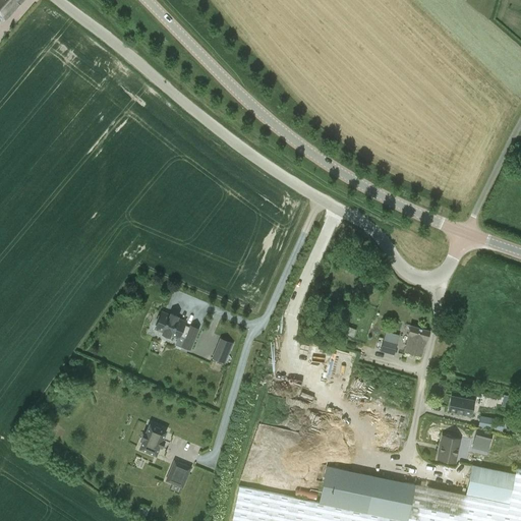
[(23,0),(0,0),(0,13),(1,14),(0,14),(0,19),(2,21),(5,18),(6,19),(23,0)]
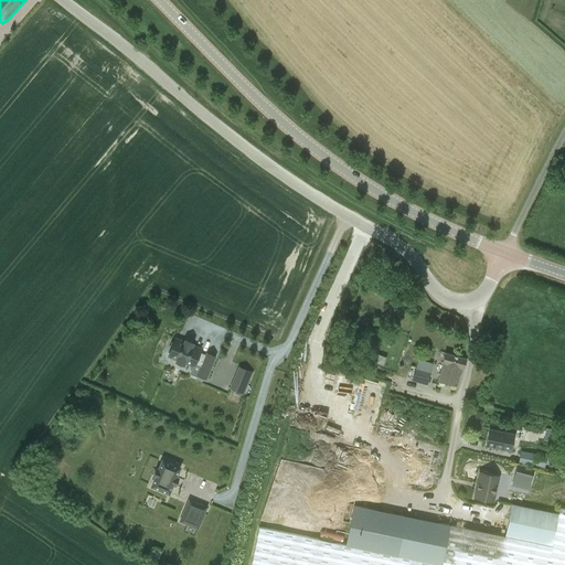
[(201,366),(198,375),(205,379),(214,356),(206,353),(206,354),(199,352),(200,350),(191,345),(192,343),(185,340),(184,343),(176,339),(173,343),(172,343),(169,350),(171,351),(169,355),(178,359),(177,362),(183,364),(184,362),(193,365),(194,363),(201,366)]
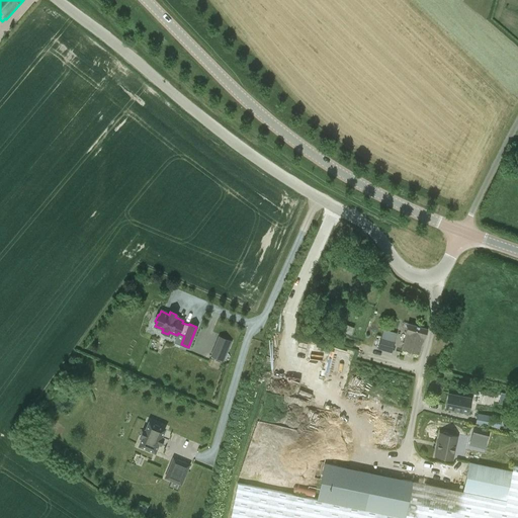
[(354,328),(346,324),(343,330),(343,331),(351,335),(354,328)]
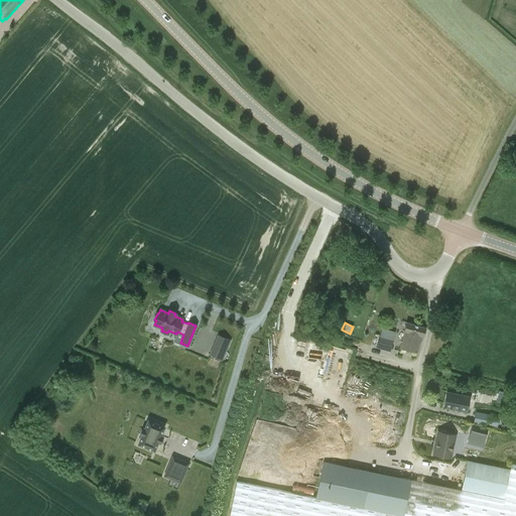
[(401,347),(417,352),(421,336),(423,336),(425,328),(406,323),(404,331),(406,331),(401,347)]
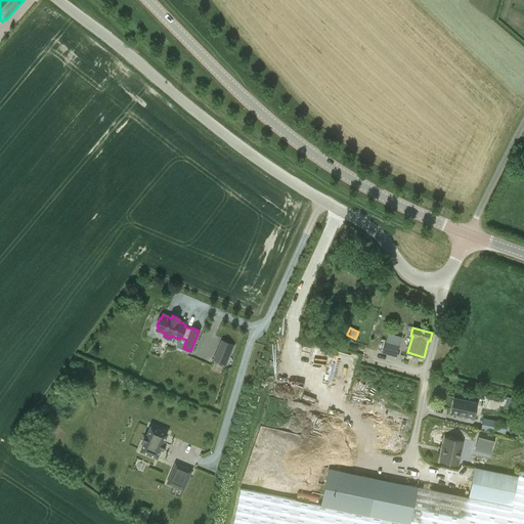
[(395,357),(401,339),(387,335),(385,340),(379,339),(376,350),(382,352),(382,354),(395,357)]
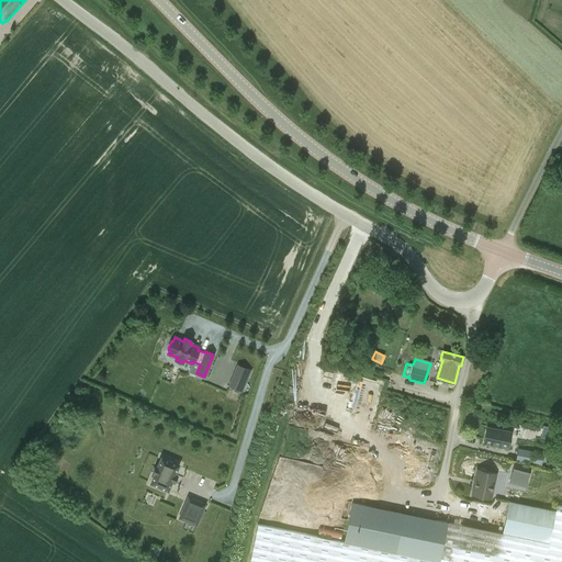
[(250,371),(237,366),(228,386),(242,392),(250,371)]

* [WHAT TO PRODUCE]: Could you set down the records above exactly, skipping any picture?

* [ANSWER BOX]:
[(23,0),(0,0),(0,13),(1,14),(0,14),(0,19),(2,21),(5,18),(6,19),(23,0)]
[(201,366),(198,375),(205,379),(214,356),(206,353),(206,354),(199,352),(200,350),(191,345),(192,343),(185,340),(184,343),(176,339),(173,343),(172,343),(169,350),(171,351),(169,355),(178,359),(177,362),(183,364),(184,362),(193,365),(194,363),(201,366)]
[(354,328),(346,324),(343,330),(343,331),(351,335),(354,328)]
[(401,347),(417,352),(421,336),(423,336),(425,328),(406,323),(404,331),(406,331),(401,347)]
[(395,357),(401,339),(387,335),(385,340),(379,339),(376,350),(382,352),(382,354),(395,357)]
[(250,371),(237,366),(228,386),(242,392),(250,371)]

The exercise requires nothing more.